WORK INSTRUCTIONS →
All lines in the material below that hold "grey" should be found and copied.

INFORMATION GIVEN START

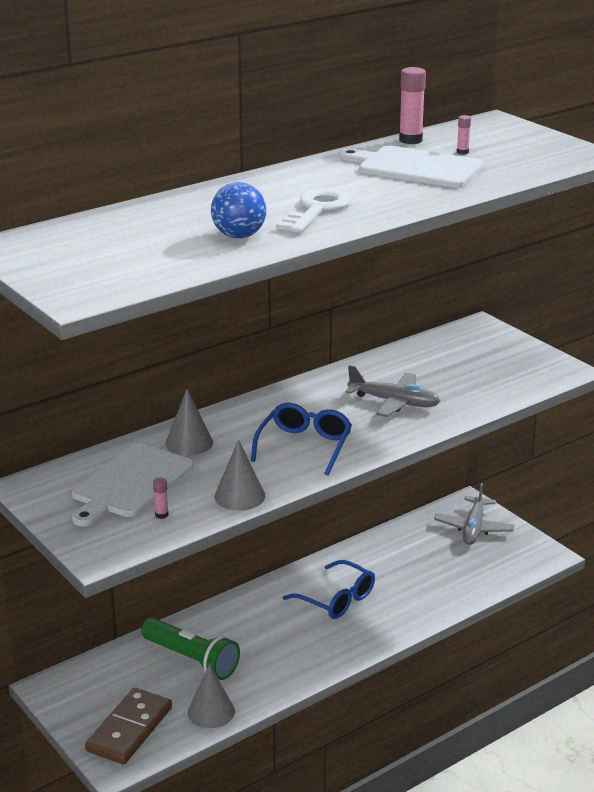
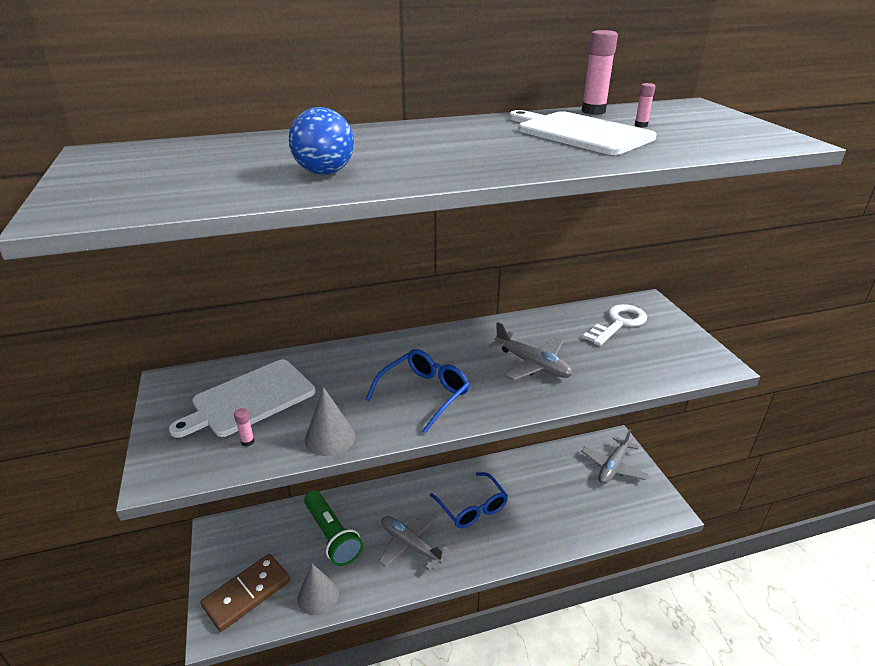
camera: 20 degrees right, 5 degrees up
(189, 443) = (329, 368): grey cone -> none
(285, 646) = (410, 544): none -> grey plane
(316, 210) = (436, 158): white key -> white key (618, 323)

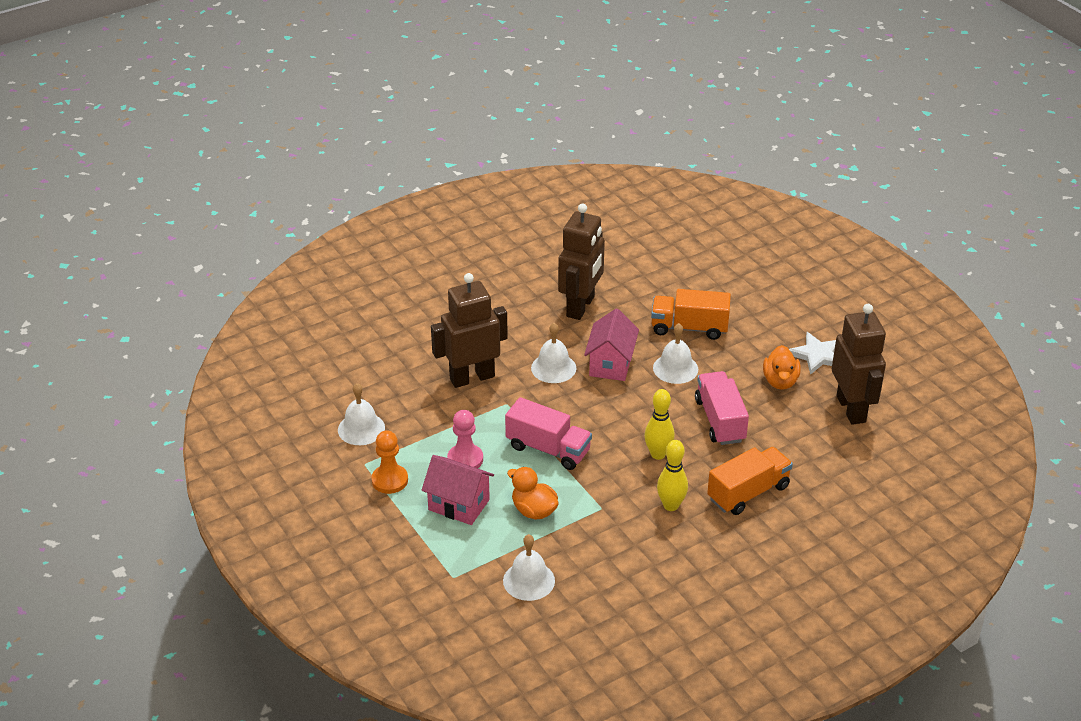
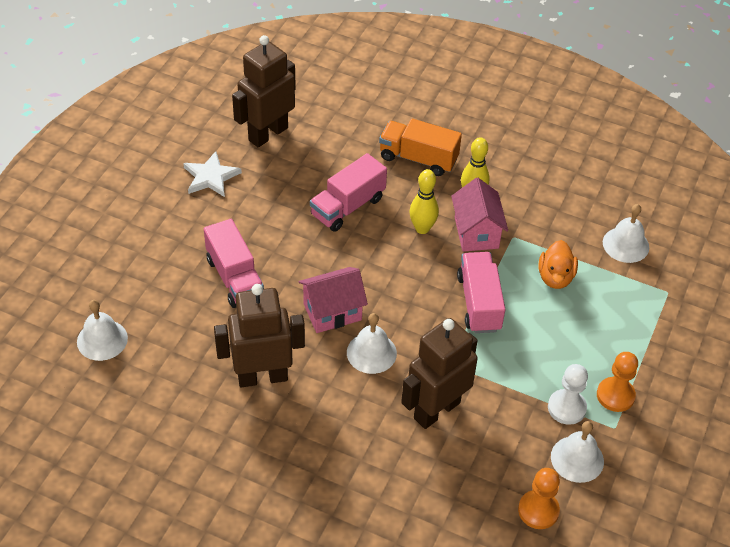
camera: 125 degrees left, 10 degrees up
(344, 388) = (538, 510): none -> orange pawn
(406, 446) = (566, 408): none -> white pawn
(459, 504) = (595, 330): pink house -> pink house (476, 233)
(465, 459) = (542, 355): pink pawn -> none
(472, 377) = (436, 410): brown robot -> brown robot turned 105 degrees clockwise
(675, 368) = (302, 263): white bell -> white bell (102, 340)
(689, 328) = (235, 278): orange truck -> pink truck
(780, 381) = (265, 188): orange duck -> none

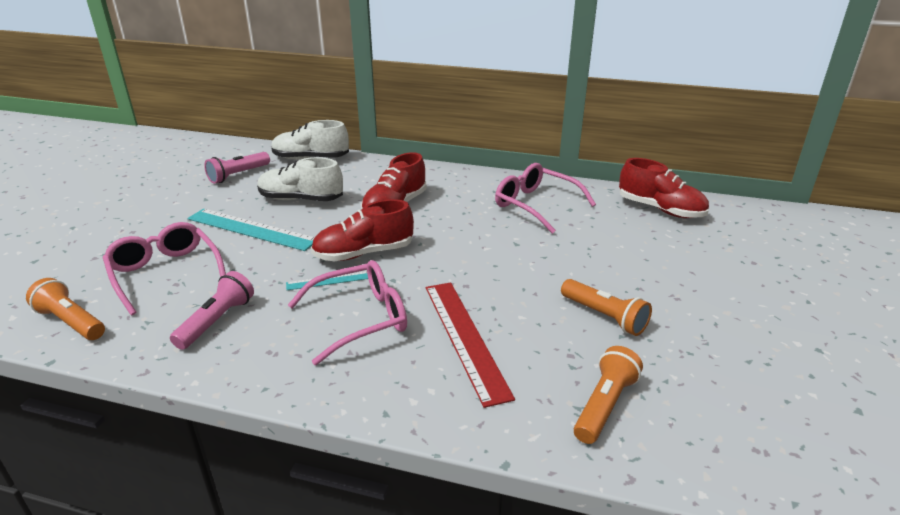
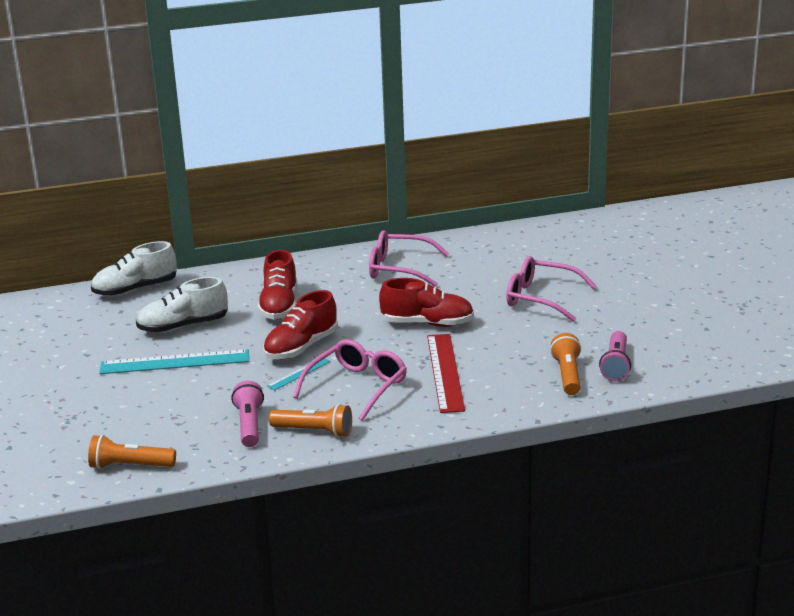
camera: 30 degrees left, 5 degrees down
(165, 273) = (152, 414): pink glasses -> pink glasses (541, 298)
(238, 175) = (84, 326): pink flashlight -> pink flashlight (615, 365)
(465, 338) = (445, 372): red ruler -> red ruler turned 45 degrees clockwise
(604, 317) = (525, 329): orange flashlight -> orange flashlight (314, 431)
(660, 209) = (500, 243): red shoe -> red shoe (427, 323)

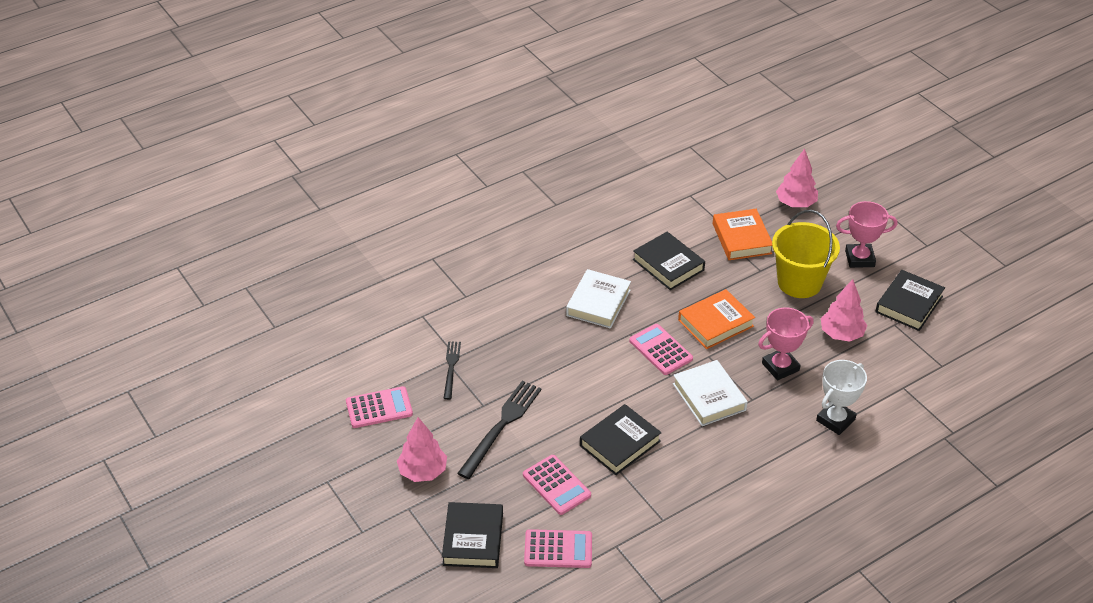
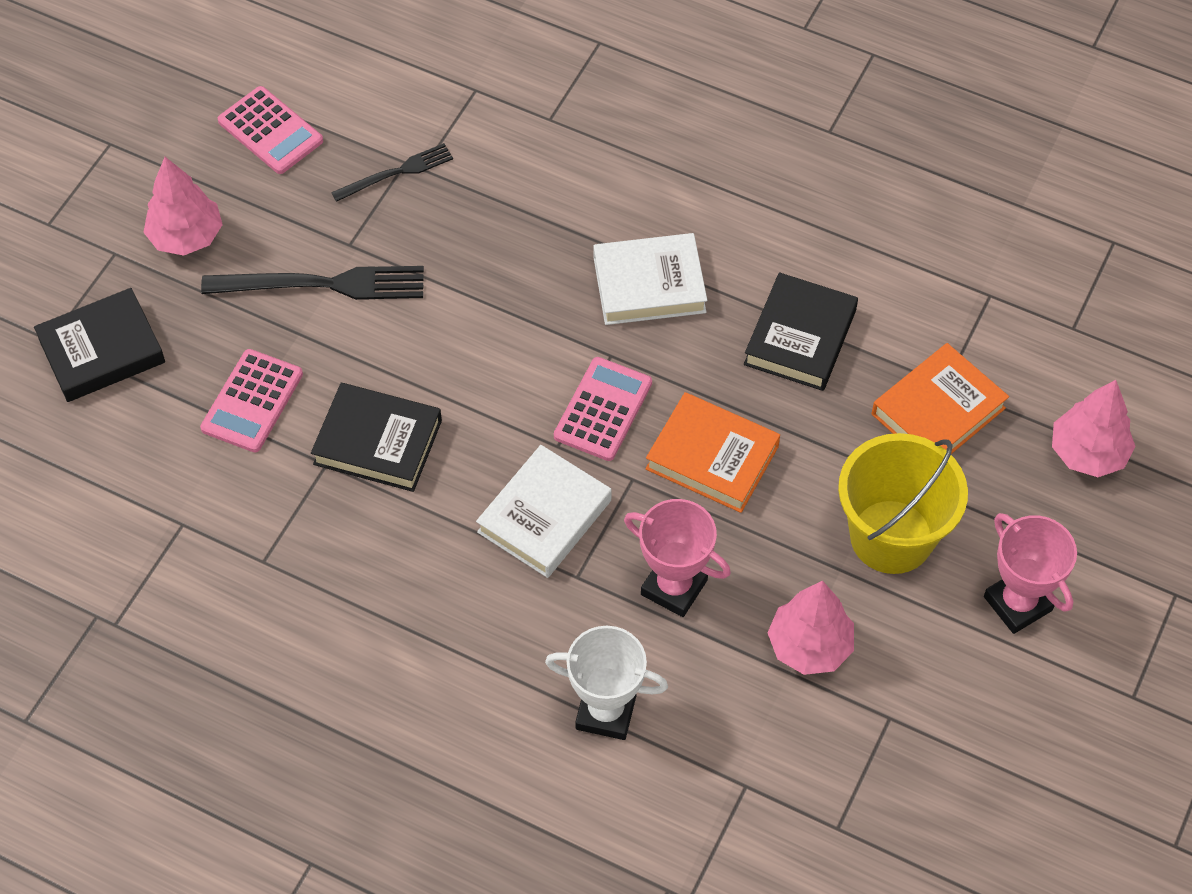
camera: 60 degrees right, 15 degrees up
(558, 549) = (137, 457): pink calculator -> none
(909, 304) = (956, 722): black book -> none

INFORMATION GIVEN END

YOUR RESPONSE →
(189, 443) = (329, 368): grey cone -> none
(285, 646) = (410, 544): none -> grey plane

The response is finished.